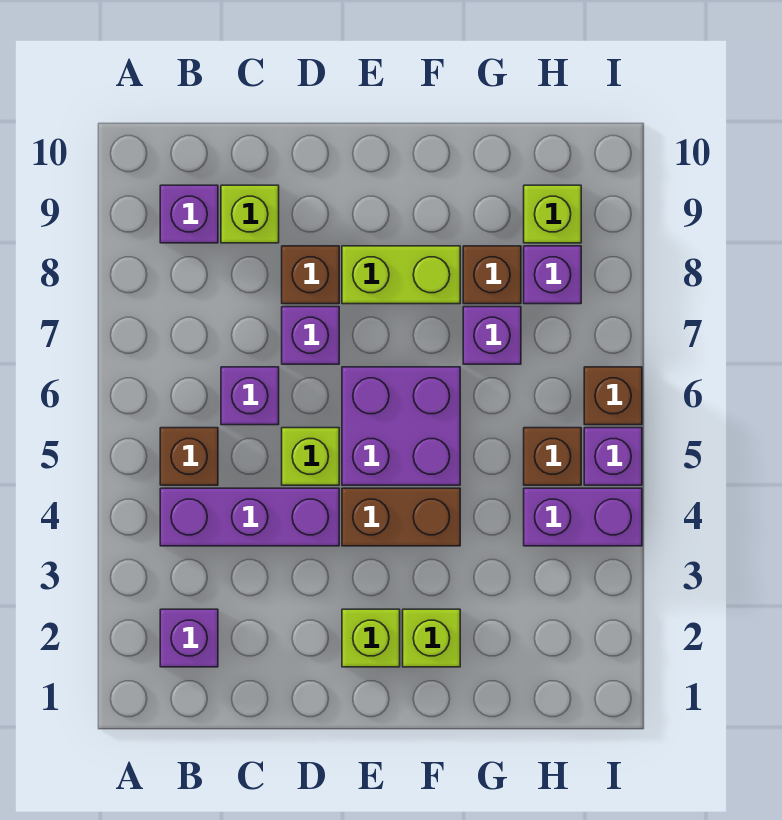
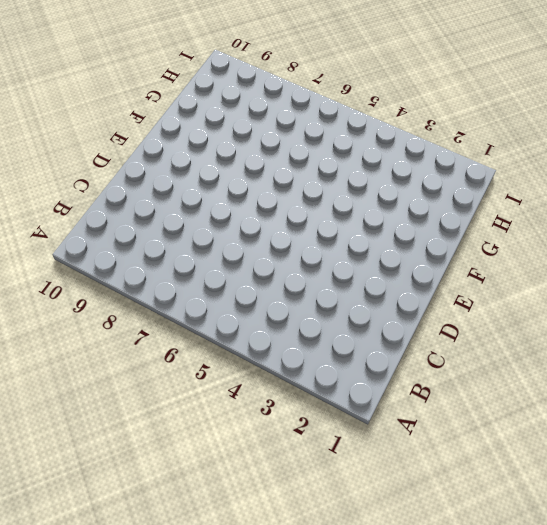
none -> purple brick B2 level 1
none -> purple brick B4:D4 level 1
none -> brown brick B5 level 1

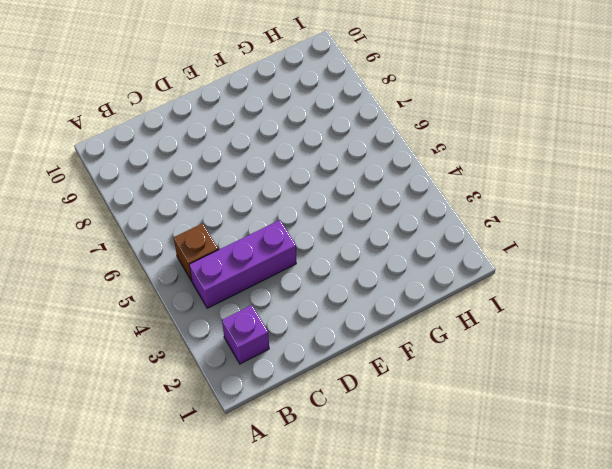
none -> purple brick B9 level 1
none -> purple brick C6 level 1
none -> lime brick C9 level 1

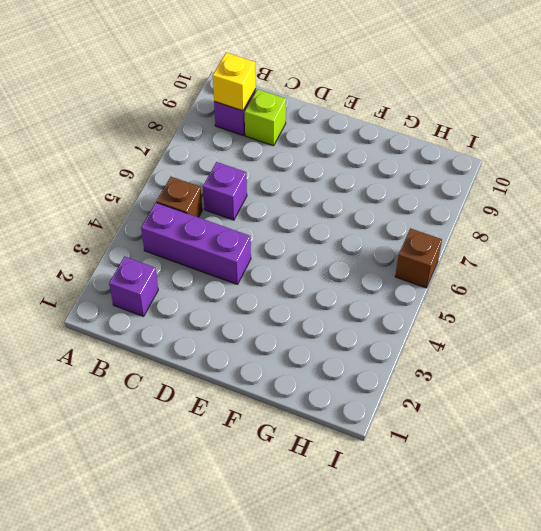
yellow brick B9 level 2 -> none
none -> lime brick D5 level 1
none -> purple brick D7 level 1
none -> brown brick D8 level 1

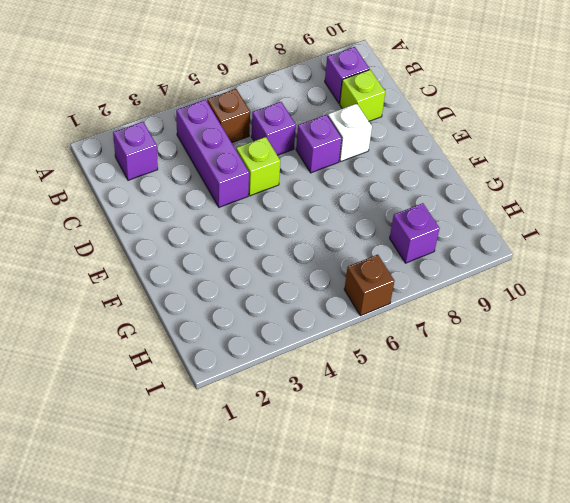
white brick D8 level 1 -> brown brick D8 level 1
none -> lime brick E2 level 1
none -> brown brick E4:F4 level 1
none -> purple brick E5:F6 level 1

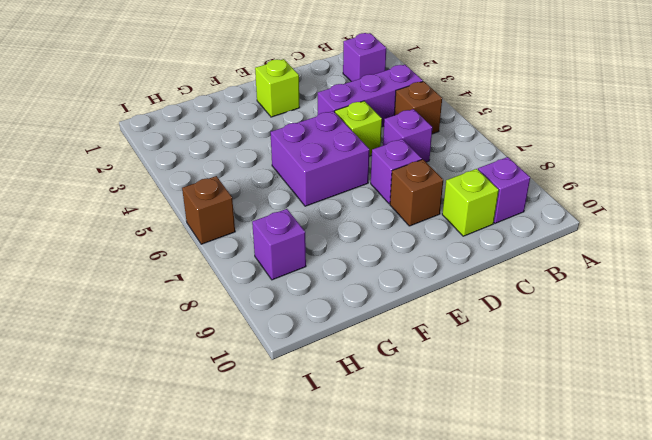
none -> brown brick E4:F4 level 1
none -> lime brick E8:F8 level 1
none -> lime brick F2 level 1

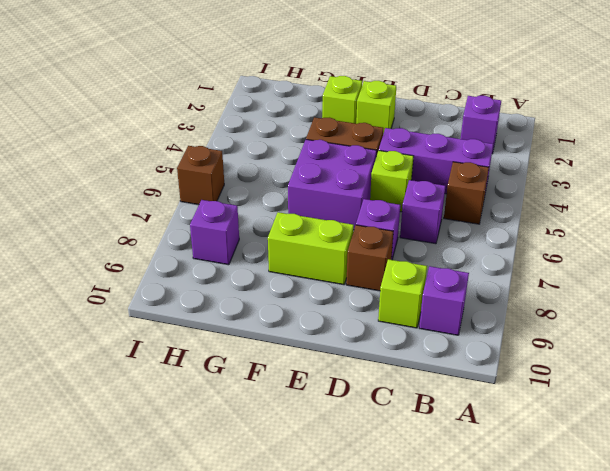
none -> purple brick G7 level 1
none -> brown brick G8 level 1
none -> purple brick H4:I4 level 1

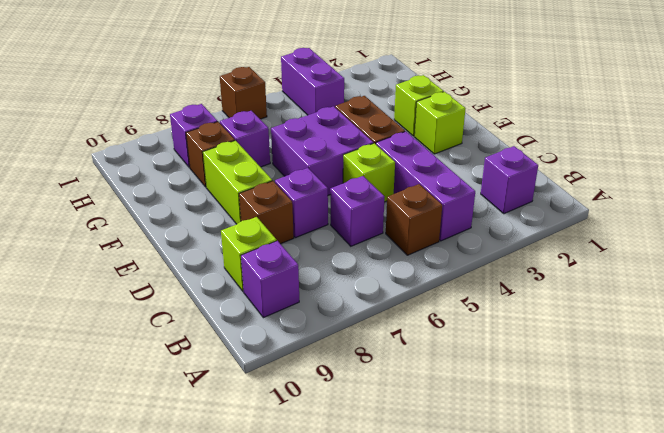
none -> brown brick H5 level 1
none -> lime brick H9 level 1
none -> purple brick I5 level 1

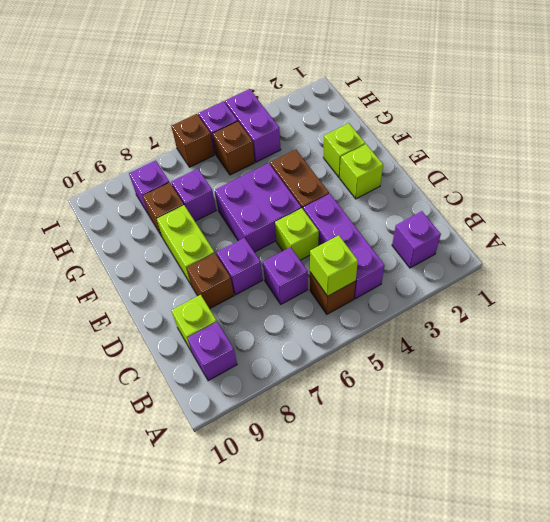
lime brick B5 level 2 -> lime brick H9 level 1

|---|

#### [TRY IT]
Find the lines above that contain the word "lime" and copy each one.

#### [EXERCISE SOLUTION]
none -> lime brick C9 level 1
none -> lime brick D5 level 1
none -> lime brick E2 level 1
none -> lime brick E8:F8 level 1
none -> lime brick F2 level 1
none -> lime brick H9 level 1
lime brick B5 level 2 -> lime brick H9 level 1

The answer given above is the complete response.